## REQUIRED ACTION
Copy nothing but the lines below running from the line containing "camera: 10 degrees right, 5 degrees up" through the line containing "none -> red pan [289,432,413,554]", both end lines included.

= = = =

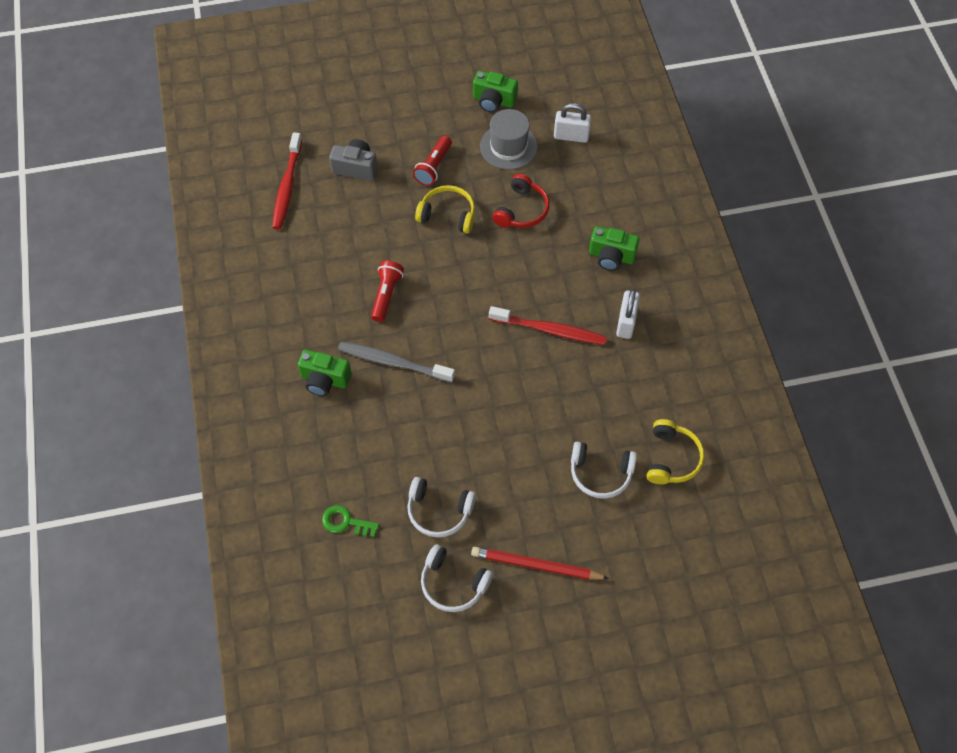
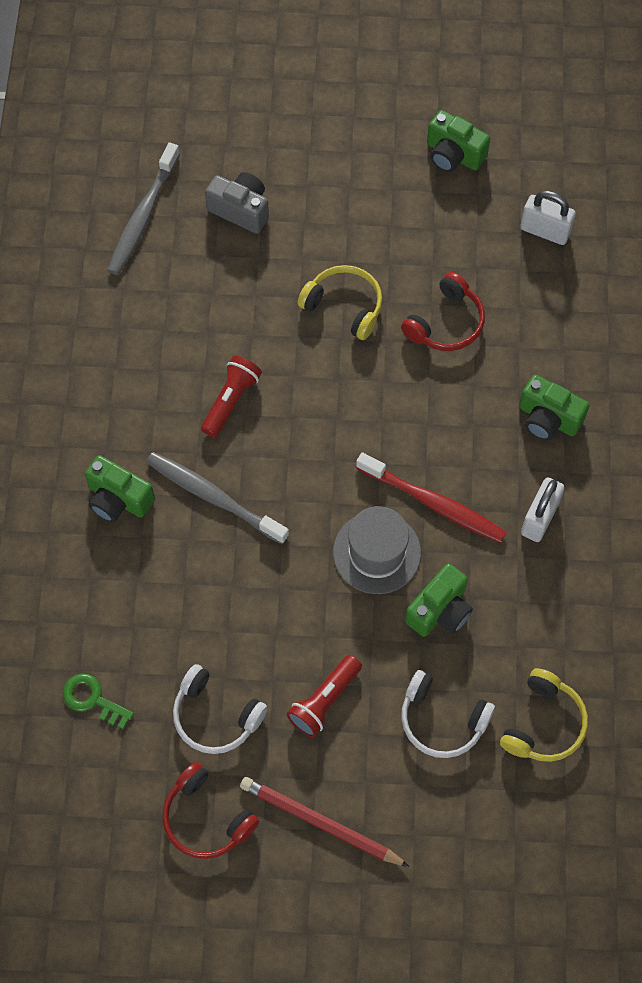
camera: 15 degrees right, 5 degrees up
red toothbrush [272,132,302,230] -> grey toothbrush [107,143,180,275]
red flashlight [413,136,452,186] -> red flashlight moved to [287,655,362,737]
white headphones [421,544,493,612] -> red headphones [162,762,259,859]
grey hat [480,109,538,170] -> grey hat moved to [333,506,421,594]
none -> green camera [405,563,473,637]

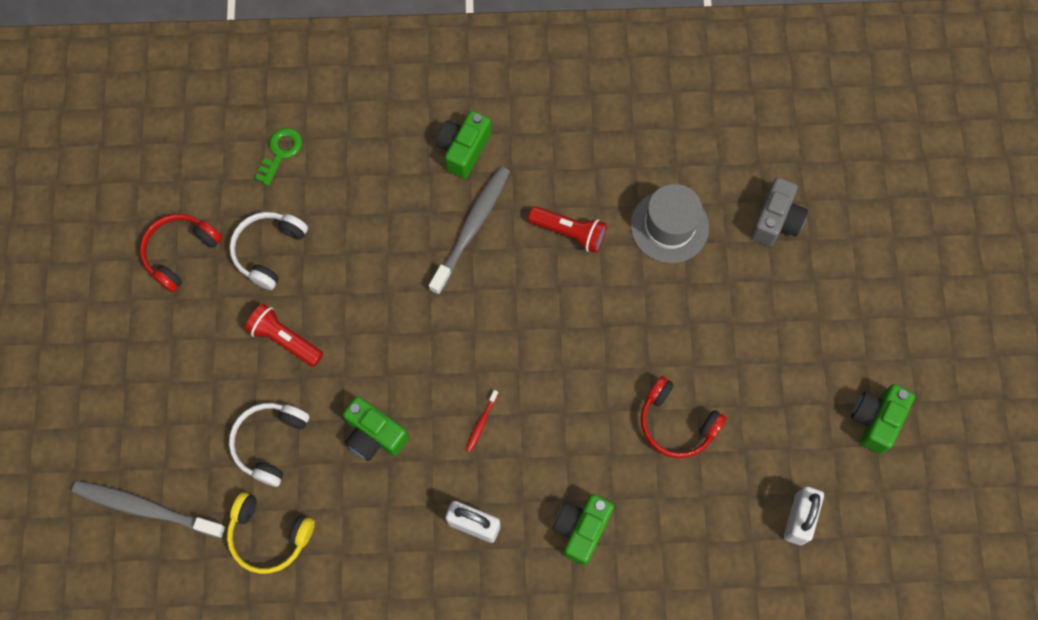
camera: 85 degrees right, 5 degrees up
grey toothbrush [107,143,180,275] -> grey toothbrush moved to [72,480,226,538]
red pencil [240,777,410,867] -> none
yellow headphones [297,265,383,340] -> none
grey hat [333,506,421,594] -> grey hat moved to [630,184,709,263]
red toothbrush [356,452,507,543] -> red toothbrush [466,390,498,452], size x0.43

= = = =

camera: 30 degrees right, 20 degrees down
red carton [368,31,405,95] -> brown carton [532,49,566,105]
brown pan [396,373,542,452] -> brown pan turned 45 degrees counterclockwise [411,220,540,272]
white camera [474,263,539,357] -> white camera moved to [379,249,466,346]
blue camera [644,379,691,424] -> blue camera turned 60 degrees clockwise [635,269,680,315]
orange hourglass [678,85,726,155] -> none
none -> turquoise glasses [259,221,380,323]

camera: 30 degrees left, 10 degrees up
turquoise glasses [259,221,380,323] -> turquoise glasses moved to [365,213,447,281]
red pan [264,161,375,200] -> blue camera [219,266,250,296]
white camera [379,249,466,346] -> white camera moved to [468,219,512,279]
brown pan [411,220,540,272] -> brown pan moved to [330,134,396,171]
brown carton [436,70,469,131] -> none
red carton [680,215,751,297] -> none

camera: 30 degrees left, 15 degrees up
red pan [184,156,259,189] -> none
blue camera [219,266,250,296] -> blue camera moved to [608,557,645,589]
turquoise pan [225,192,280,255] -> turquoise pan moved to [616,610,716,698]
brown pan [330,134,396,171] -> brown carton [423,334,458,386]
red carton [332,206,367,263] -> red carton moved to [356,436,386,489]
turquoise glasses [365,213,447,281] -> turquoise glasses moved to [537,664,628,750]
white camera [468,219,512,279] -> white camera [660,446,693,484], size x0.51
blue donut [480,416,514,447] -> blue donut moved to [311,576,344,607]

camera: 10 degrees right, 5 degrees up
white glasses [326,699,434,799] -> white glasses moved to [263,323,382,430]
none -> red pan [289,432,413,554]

= = = =

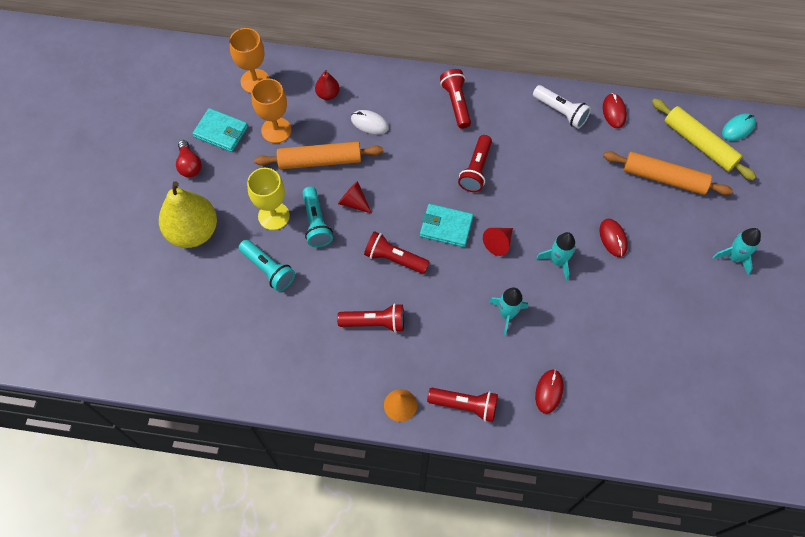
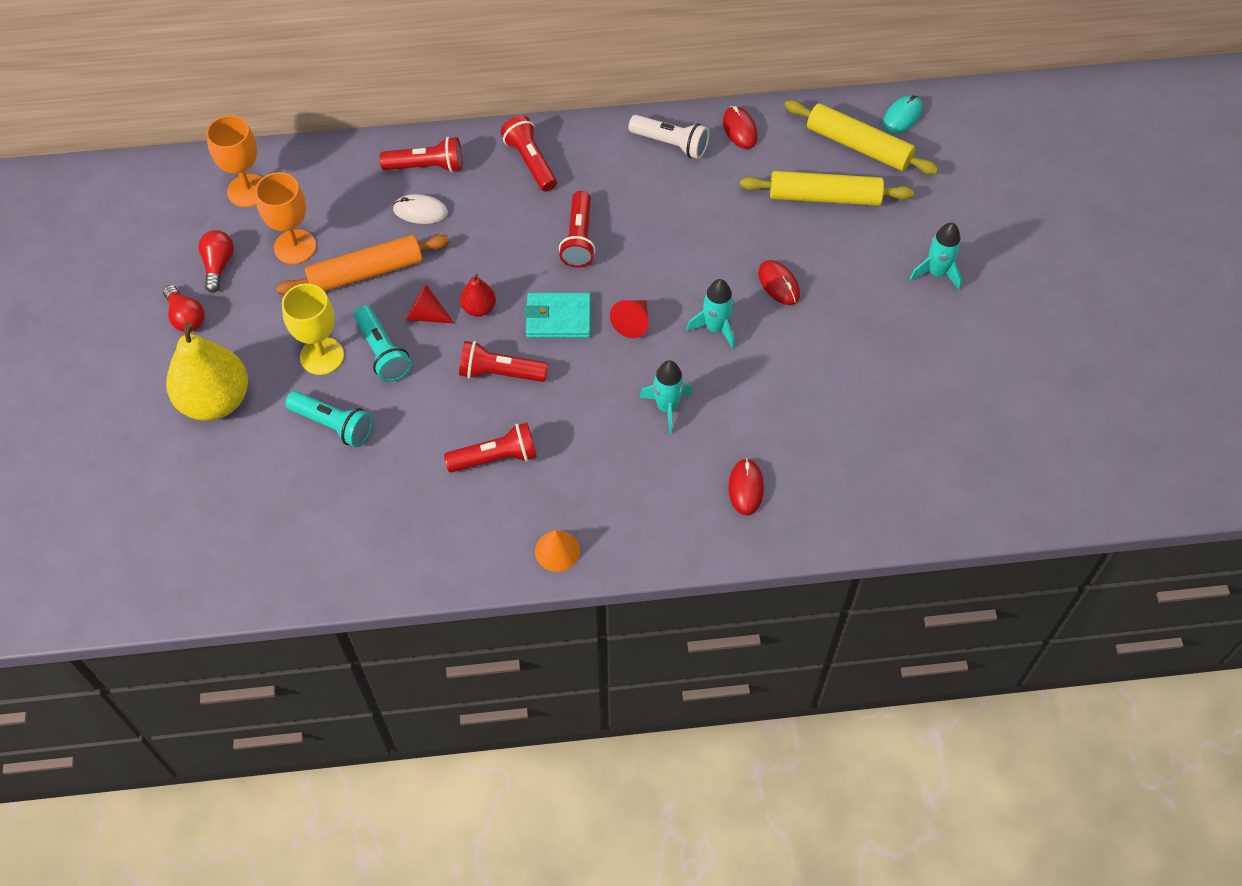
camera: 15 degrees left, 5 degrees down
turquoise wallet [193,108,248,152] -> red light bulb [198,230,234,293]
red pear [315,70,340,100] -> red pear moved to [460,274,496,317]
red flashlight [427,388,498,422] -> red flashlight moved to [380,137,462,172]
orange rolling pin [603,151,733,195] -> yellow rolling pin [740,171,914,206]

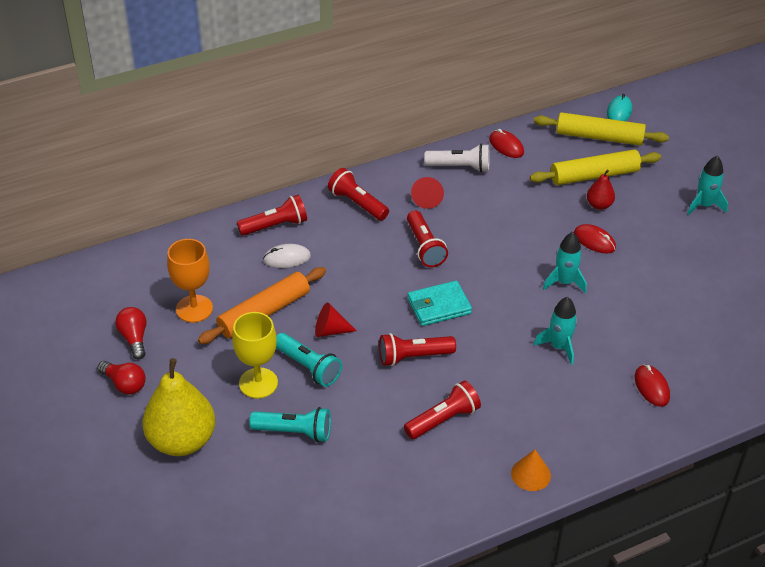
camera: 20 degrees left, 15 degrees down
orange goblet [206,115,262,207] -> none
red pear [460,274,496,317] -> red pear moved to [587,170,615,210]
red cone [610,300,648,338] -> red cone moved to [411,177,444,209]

= = = =

## RESPONSE TO THIS EXERCISE
camera: 10 degrees right, 5 degrees up
white glasses [326,699,434,799] -> white glasses moved to [263,323,382,430]
none -> red pan [289,432,413,554]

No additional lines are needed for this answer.